■ TASK TO COMPLETE
Keep only the lines of the material below that contain the word "light". Copy those lines.

■ AVAILABLE DATA

>>

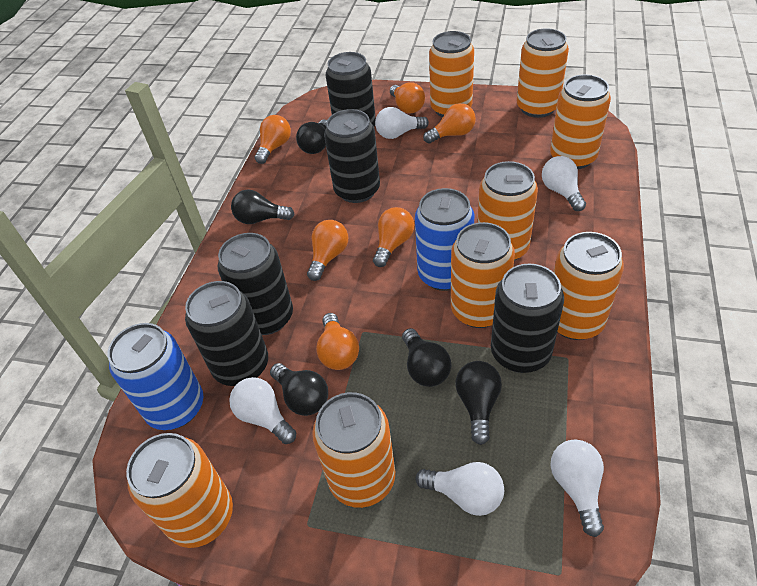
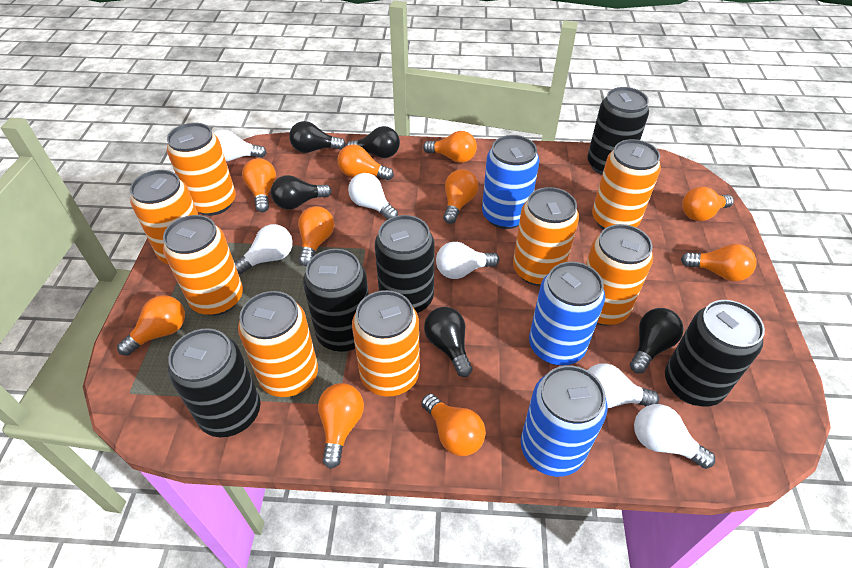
blue can: 2 -> 3
orange light bulb: 6 -> 10
white light bulb: 5 -> 6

<<

■ RESULT OF THE TASK
orange light bulb: 6 -> 10
white light bulb: 5 -> 6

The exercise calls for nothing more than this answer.